TASK TO COMPLETE →
Pick out all lines with the word "white" from the records that follow.

SUPPLIED INFORMATION →
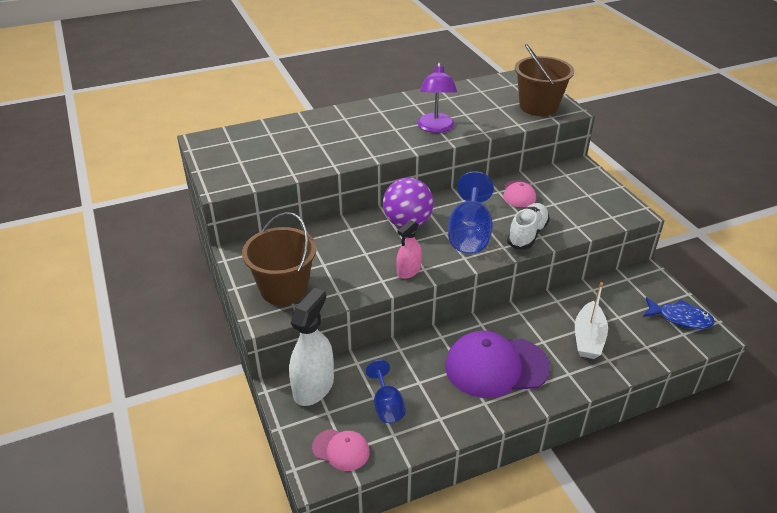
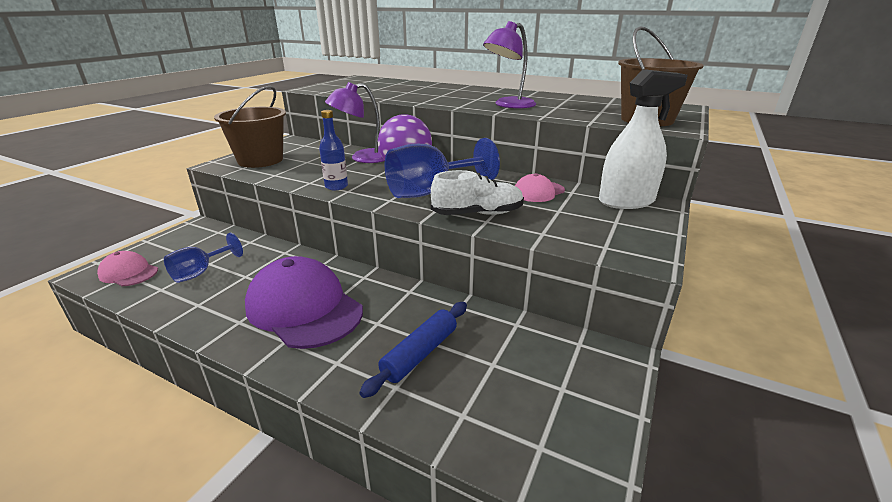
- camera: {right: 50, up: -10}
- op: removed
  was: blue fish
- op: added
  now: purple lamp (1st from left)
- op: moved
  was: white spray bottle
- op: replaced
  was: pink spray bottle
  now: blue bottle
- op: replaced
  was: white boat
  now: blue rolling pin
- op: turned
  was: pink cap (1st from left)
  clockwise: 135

SOLUTION TO THE PROBLEM →
  was: white spray bottle
  was: white boat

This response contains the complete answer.